-- What you should do --
Look below for the line containing "purple calculator: 14 -> 15". Reproduce it and every line after it exactly, and nothing more.

----- Records shown -----

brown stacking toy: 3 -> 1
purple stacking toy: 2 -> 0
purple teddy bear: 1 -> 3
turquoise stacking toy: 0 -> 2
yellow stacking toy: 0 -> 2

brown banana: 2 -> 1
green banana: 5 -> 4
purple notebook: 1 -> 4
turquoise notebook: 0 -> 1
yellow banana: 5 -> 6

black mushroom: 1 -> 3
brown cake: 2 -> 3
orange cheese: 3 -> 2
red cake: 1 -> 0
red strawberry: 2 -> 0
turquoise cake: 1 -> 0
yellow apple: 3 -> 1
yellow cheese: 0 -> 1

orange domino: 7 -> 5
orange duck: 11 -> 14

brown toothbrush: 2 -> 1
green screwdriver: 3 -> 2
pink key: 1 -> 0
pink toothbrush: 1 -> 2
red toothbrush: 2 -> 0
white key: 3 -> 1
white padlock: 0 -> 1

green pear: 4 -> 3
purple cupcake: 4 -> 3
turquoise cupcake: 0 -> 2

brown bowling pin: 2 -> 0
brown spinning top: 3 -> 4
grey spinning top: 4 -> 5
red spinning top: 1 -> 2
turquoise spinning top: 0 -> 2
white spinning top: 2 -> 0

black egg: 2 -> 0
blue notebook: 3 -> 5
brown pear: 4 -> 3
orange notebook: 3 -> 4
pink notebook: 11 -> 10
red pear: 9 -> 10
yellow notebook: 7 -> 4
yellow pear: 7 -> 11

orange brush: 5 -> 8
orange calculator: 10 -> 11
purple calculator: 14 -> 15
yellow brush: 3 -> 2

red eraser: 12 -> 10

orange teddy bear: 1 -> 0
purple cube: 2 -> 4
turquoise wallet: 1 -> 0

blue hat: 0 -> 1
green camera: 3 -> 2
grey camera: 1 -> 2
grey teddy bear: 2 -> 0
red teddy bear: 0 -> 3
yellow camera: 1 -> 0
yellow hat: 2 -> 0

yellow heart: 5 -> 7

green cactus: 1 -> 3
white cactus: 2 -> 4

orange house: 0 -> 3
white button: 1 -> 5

-----

-- Solution to this exercise --
purple calculator: 14 -> 15
yellow brush: 3 -> 2

red eraser: 12 -> 10

orange teddy bear: 1 -> 0
purple cube: 2 -> 4
turquoise wallet: 1 -> 0

blue hat: 0 -> 1
green camera: 3 -> 2
grey camera: 1 -> 2
grey teddy bear: 2 -> 0
red teddy bear: 0 -> 3
yellow camera: 1 -> 0
yellow hat: 2 -> 0

yellow heart: 5 -> 7

green cactus: 1 -> 3
white cactus: 2 -> 4

orange house: 0 -> 3
white button: 1 -> 5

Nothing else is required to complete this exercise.